Data extracted from a collection ::
◆ ◆ ◆ ◆ ◆
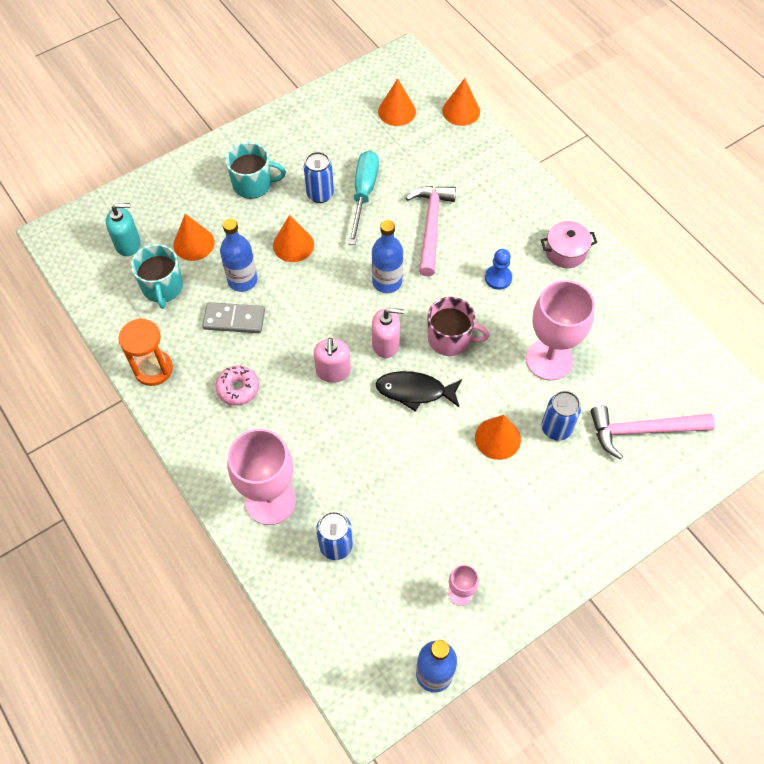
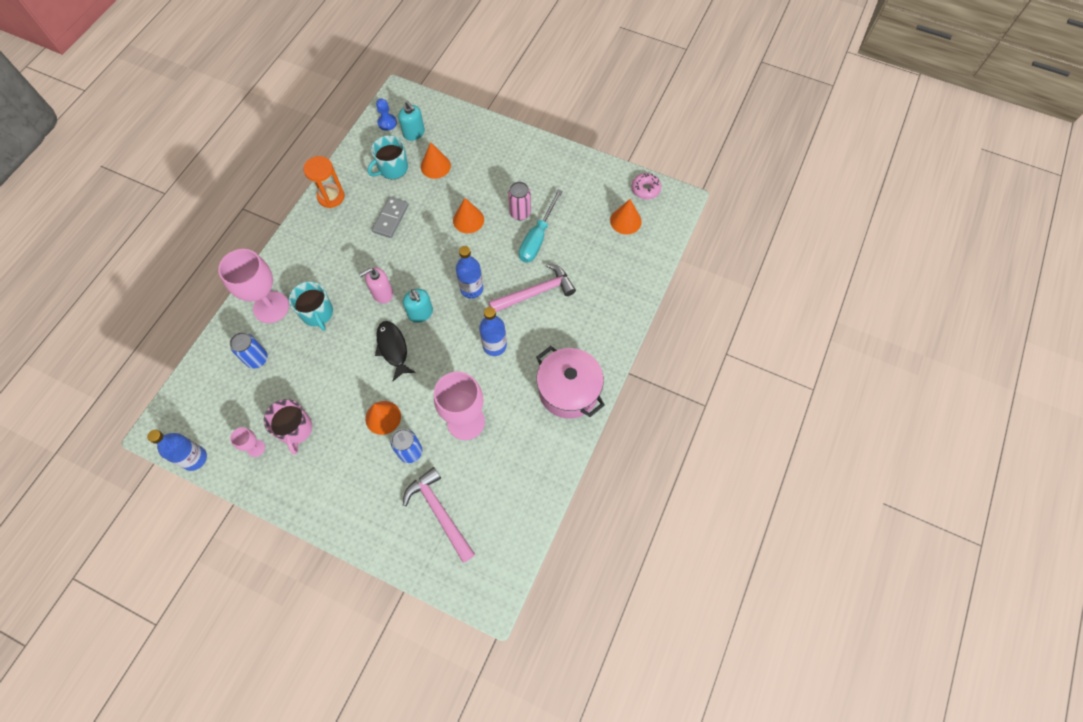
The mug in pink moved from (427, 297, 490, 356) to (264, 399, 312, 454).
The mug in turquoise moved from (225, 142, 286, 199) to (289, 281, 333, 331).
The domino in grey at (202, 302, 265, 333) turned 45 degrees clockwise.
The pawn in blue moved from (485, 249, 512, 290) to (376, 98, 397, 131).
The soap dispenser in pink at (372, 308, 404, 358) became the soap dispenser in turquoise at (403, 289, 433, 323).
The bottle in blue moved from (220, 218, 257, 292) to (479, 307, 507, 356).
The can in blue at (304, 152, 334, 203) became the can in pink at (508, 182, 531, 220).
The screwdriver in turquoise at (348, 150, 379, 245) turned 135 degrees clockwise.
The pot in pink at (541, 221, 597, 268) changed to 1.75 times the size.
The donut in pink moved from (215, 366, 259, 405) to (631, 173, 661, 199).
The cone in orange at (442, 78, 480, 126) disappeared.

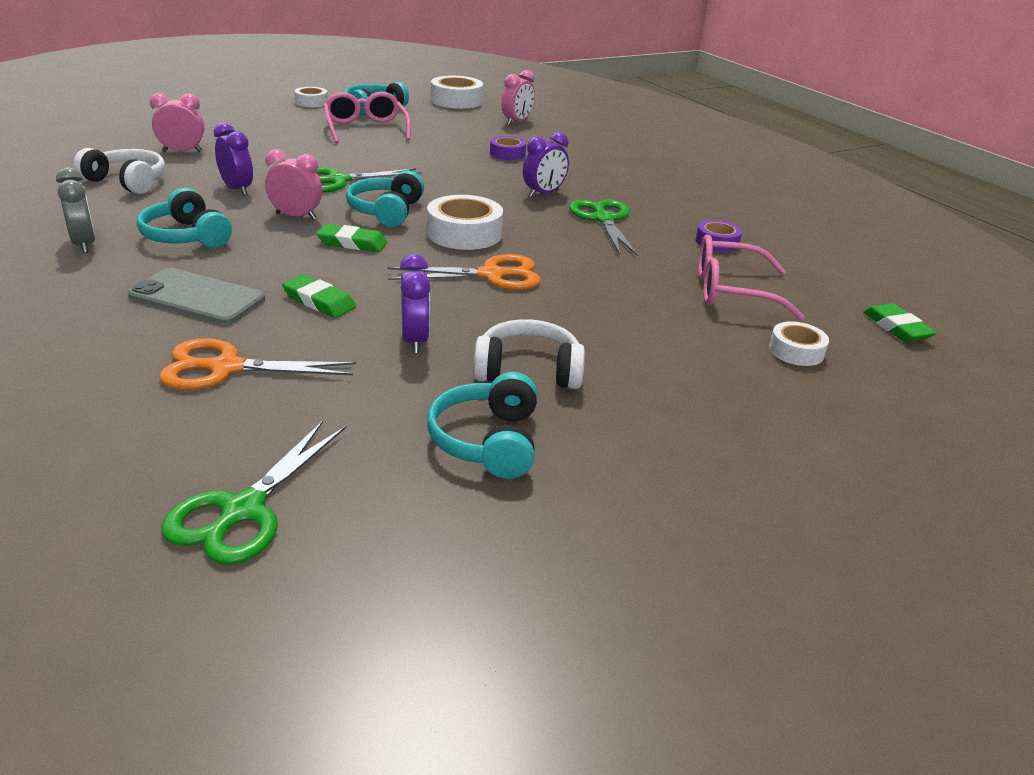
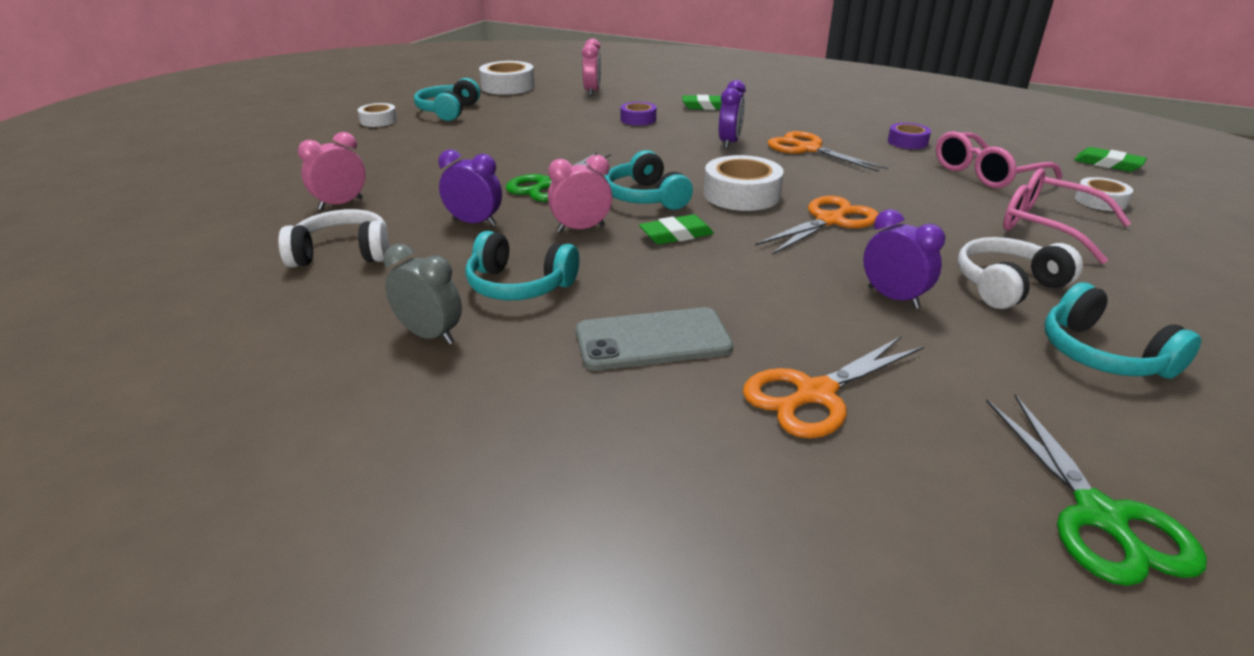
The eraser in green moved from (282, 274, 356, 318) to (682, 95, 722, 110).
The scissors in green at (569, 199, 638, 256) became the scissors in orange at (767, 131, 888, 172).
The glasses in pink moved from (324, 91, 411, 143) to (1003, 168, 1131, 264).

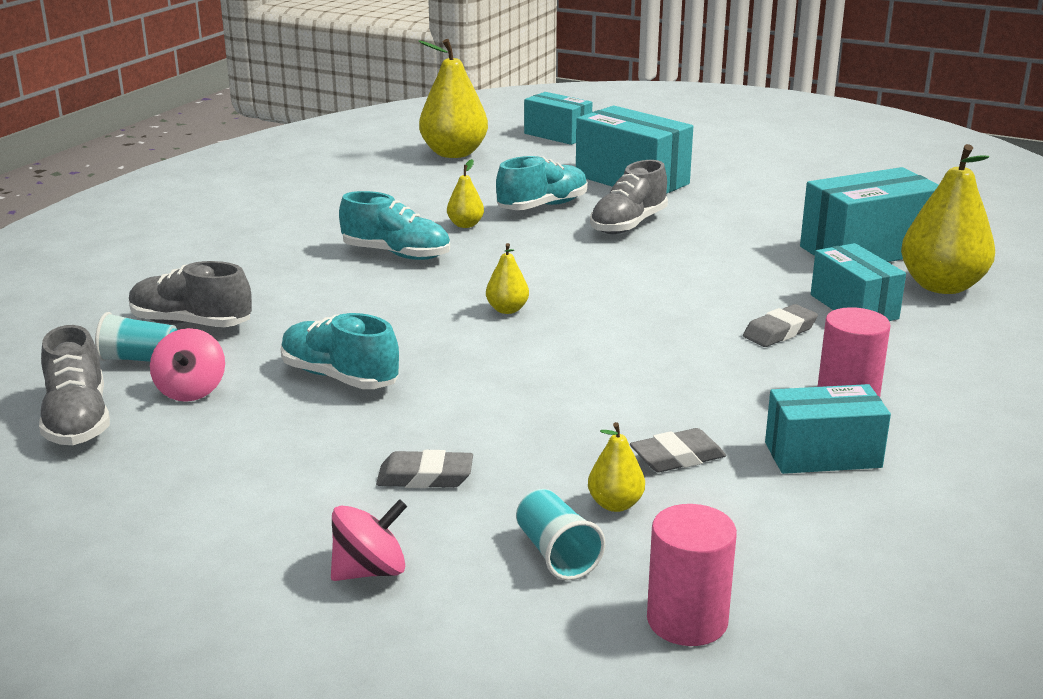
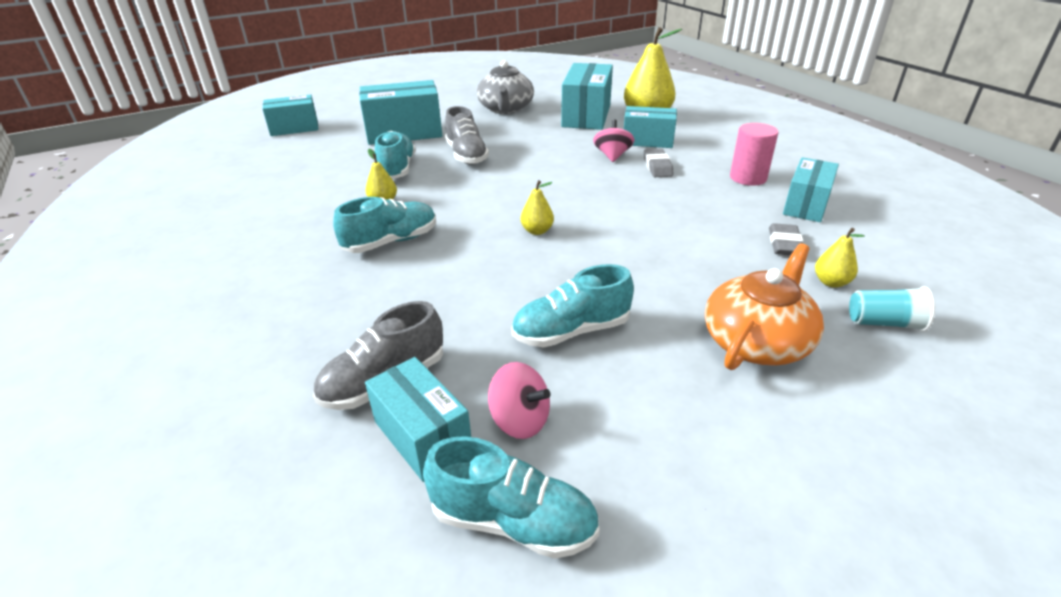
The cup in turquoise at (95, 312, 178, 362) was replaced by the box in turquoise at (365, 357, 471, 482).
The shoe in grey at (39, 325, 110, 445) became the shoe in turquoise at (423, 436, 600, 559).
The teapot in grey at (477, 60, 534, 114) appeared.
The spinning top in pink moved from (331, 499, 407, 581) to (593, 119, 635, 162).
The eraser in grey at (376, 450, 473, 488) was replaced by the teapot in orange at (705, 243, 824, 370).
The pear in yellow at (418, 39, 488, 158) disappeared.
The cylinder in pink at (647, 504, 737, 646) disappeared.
◆ ◆ ◆ ◆ ◆
Work instructions ::
From the line with "The scissors in green" down to the last line of the records above, restate each line verbatim, passing over any picture.

Answer ::
The scissors in green at (569, 199, 638, 256) became the scissors in orange at (767, 131, 888, 172).
The glasses in pink moved from (324, 91, 411, 143) to (1003, 168, 1131, 264).

The cup in turquoise at (95, 312, 178, 362) was replaced by the box in turquoise at (365, 357, 471, 482).
The shoe in grey at (39, 325, 110, 445) became the shoe in turquoise at (423, 436, 600, 559).
The teapot in grey at (477, 60, 534, 114) appeared.
The spinning top in pink moved from (331, 499, 407, 581) to (593, 119, 635, 162).
The eraser in grey at (376, 450, 473, 488) was replaced by the teapot in orange at (705, 243, 824, 370).
The pear in yellow at (418, 39, 488, 158) disappeared.
The cylinder in pink at (647, 504, 737, 646) disappeared.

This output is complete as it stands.